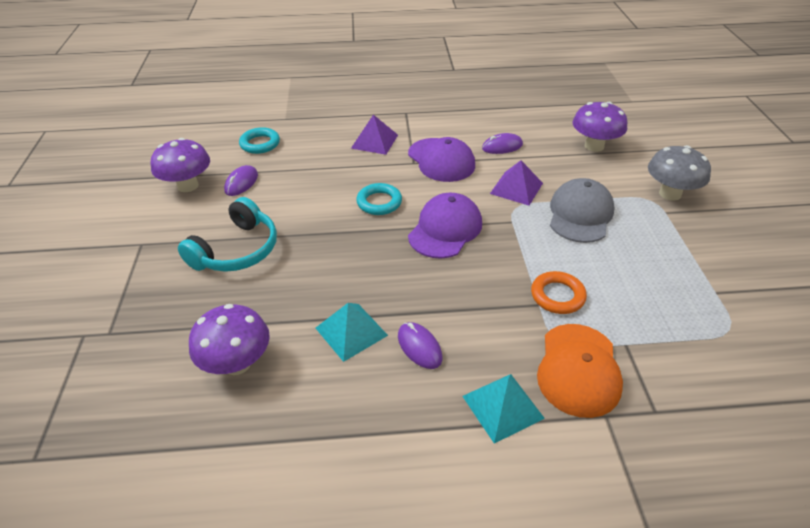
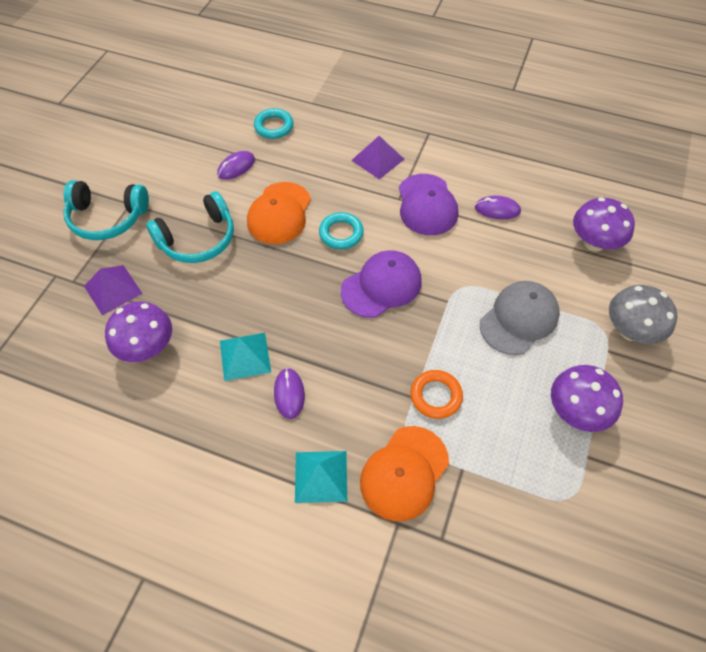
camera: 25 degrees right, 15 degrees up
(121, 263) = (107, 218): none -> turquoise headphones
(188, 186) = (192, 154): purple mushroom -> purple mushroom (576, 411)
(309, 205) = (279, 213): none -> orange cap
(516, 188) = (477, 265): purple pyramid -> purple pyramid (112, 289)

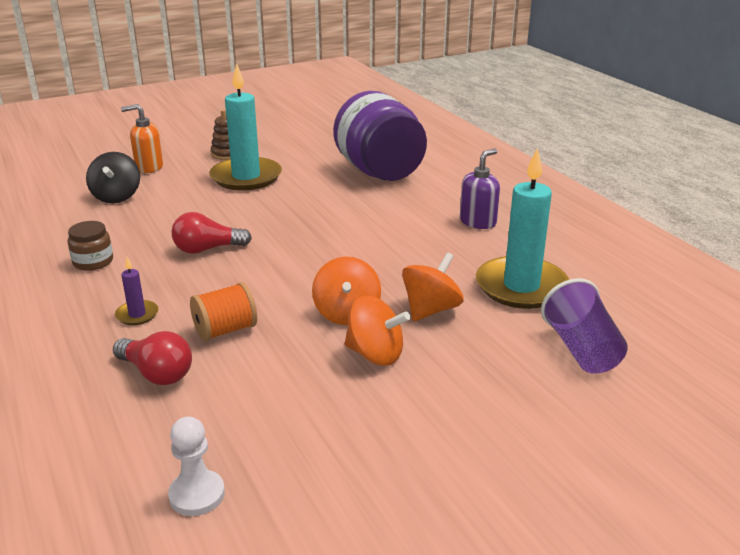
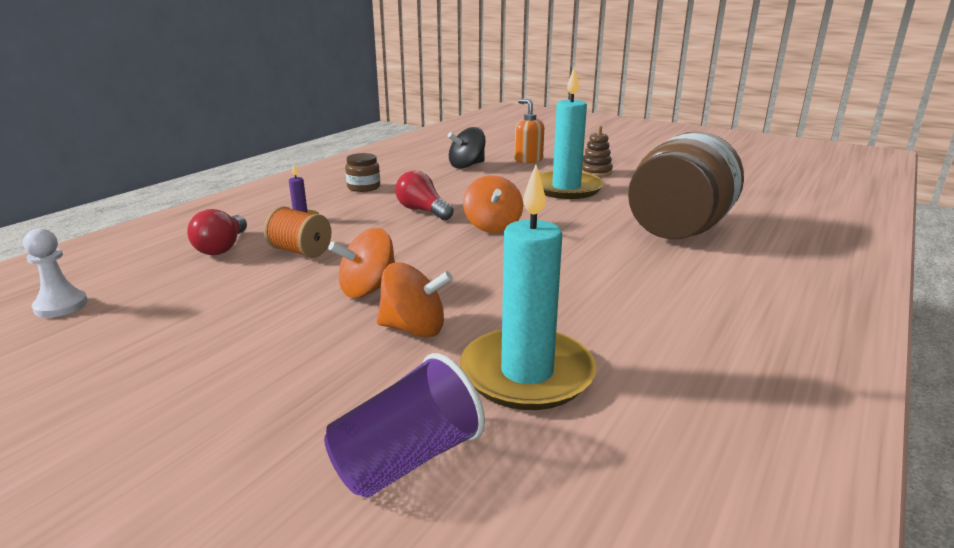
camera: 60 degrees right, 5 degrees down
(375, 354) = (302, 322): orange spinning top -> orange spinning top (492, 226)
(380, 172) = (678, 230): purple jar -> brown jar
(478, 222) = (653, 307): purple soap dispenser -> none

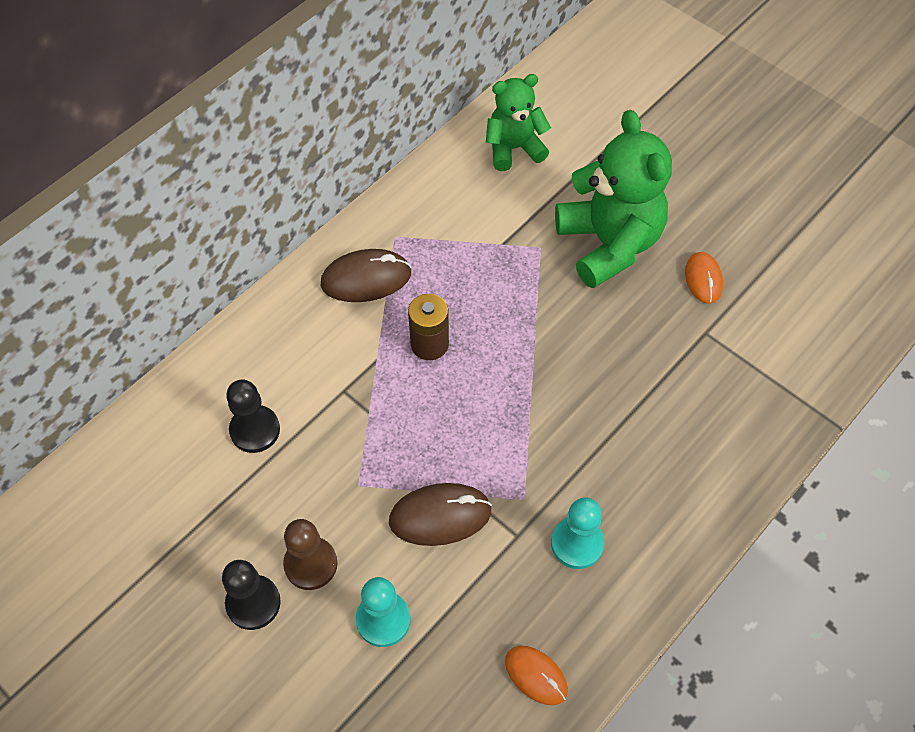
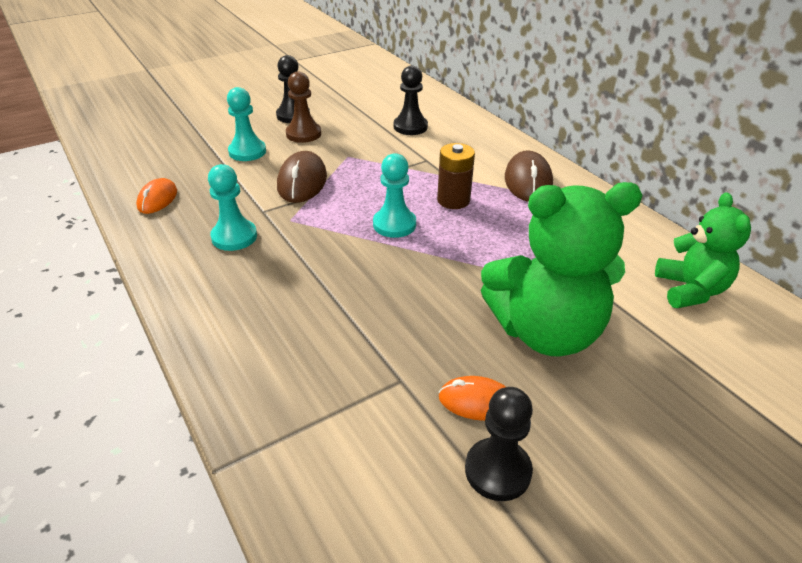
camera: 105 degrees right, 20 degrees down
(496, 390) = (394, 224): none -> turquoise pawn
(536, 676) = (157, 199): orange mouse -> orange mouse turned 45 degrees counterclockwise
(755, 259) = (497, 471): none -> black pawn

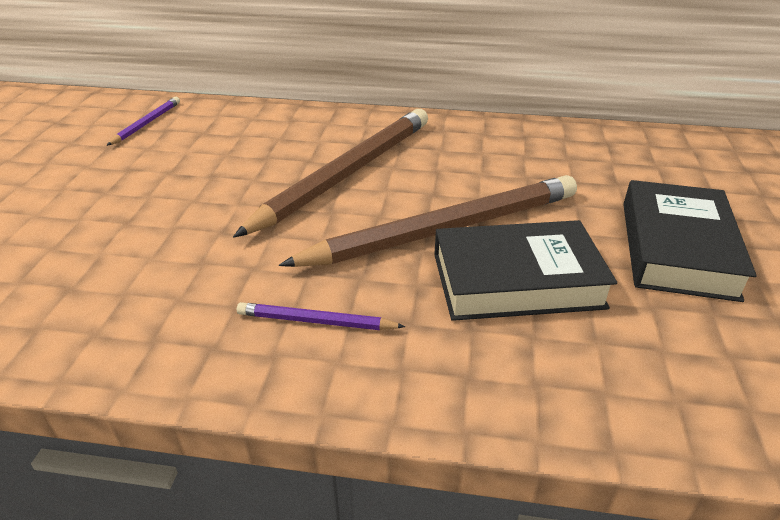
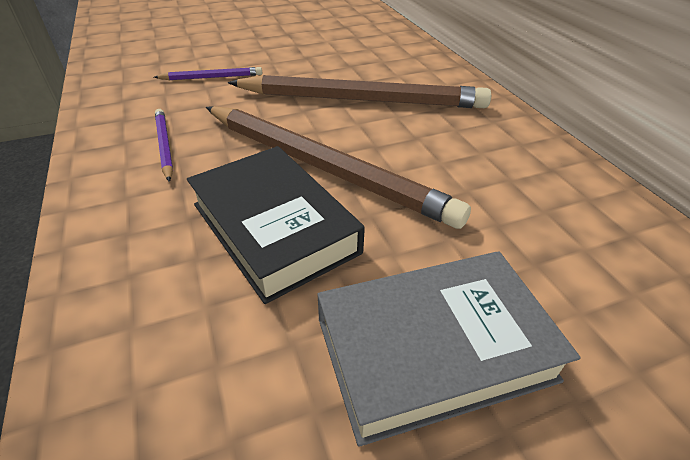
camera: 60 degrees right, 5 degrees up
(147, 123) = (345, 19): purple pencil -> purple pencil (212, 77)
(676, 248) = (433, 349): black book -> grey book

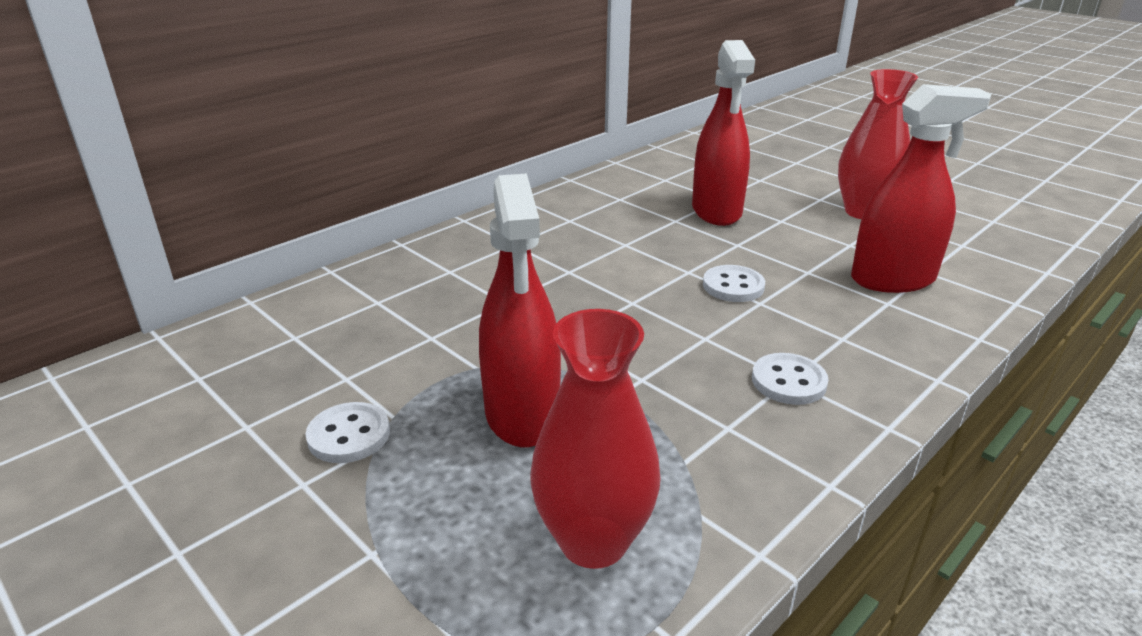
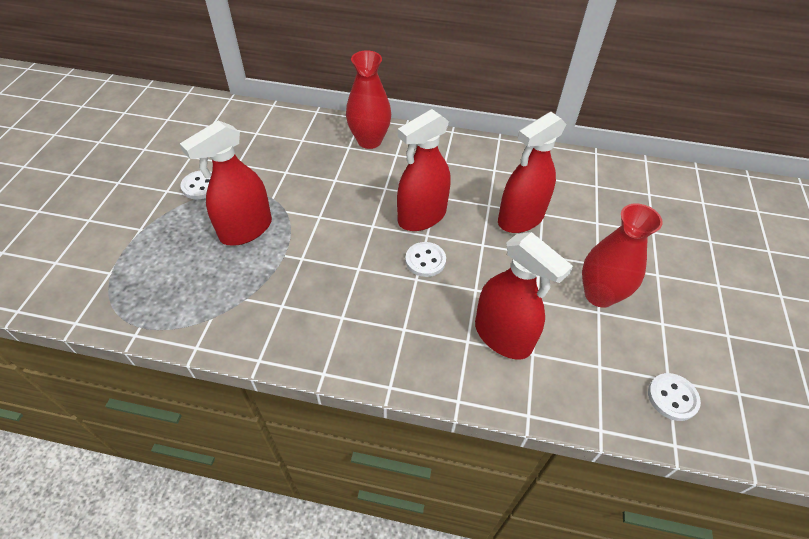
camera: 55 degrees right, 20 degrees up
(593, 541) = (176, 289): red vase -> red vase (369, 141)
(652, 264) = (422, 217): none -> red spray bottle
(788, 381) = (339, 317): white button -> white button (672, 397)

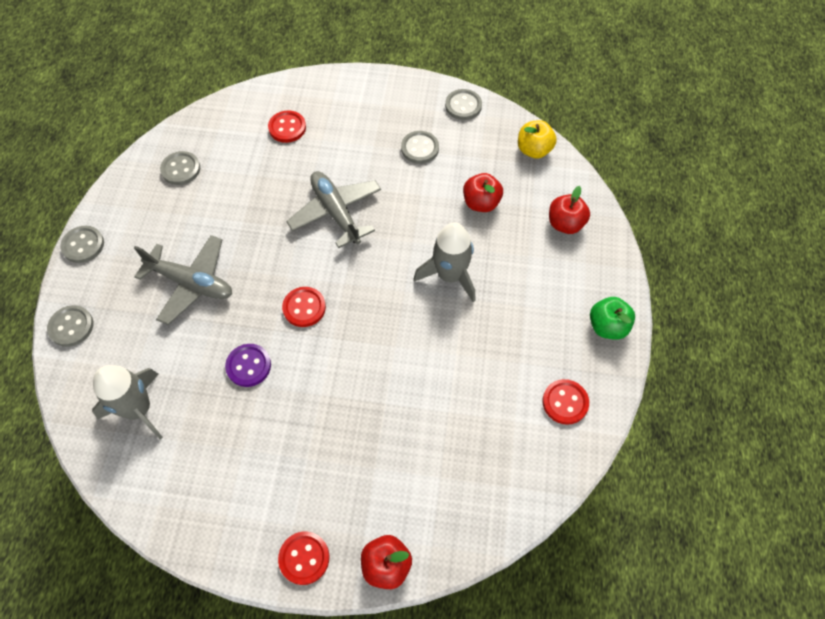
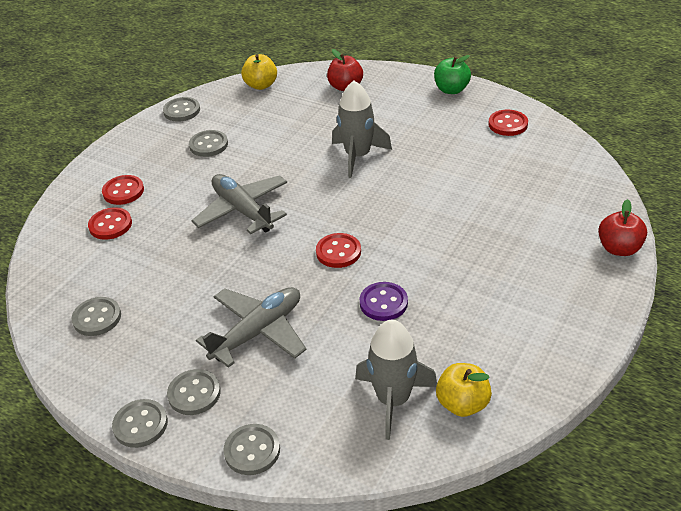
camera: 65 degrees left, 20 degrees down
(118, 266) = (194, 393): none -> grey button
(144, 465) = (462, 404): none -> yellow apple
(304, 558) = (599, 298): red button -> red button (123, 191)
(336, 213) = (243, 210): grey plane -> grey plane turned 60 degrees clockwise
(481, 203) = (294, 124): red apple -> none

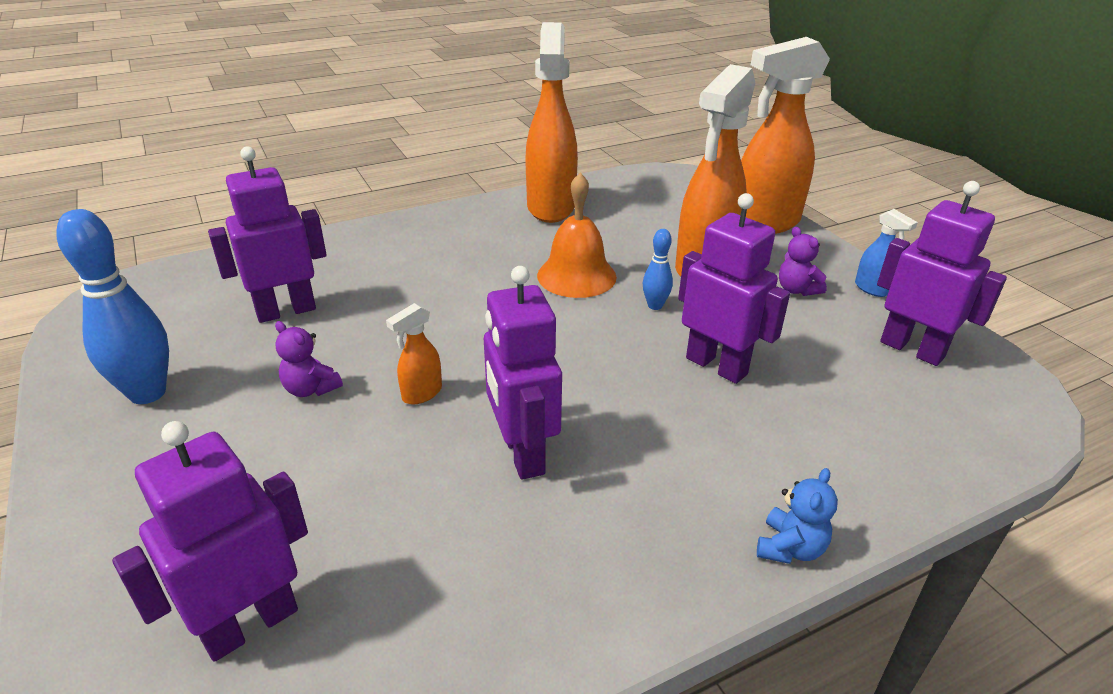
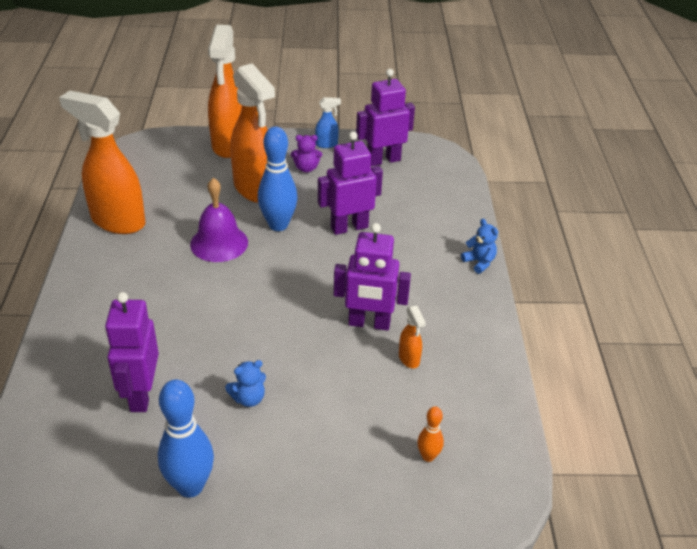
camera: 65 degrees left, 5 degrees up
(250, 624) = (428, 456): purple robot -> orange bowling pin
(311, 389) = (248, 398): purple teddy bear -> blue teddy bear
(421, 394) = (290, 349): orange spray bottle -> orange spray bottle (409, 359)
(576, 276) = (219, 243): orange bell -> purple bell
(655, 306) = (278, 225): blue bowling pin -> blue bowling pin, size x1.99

:::

Restate the entries above word for word, minus the pictures.

**Response to the task**
camera: 25 degrees right, 15 degrees up
(121, 263) = (107, 218): none -> turquoise headphones
(188, 186) = (192, 154): purple mushroom -> purple mushroom (576, 411)
(309, 205) = (279, 213): none -> orange cap
(516, 188) = (477, 265): purple pyramid -> purple pyramid (112, 289)

camera: 60 degrees right, 5 degrees down
(375, 354) = (302, 322): orange spinning top -> orange spinning top (492, 226)
(380, 172) = (678, 230): purple jar -> brown jar
(478, 222) = (653, 307): purple soap dispenser -> none

camera: 105 degrees right, 20 degrees down
(496, 390) = (394, 224): none -> turquoise pawn
(536, 676) = (157, 199): orange mouse -> orange mouse turned 45 degrees counterclockwise
(755, 259) = (497, 471): none -> black pawn

camera: 60 degrees right, 5 degrees up
(147, 123) = (345, 19): purple pencil -> purple pencil (212, 77)
(676, 248) = (433, 349): black book -> grey book

camera: 55 degrees right, 20 degrees up
(593, 541) = (176, 289): red vase -> red vase (369, 141)
(652, 264) = (422, 217): none -> red spray bottle
(788, 381) = (339, 317): white button -> white button (672, 397)

camera: 65 degrees left, 20 degrees down
(118, 266) = (194, 393): none -> grey button
(144, 465) = (462, 404): none -> yellow apple
(304, 558) = (599, 298): red button -> red button (123, 191)
(336, 213) = (243, 210): grey plane -> grey plane turned 60 degrees clockwise
(481, 203) = (294, 124): red apple -> none

camera: 65 degrees left, 5 degrees up
(250, 624) = (428, 456): purple robot -> orange bowling pin
(311, 389) = (248, 398): purple teddy bear -> blue teddy bear
(421, 394) = (290, 349): orange spray bottle -> orange spray bottle (409, 359)
(576, 276) = (219, 243): orange bell -> purple bell
(655, 306) = (278, 225): blue bowling pin -> blue bowling pin, size x1.99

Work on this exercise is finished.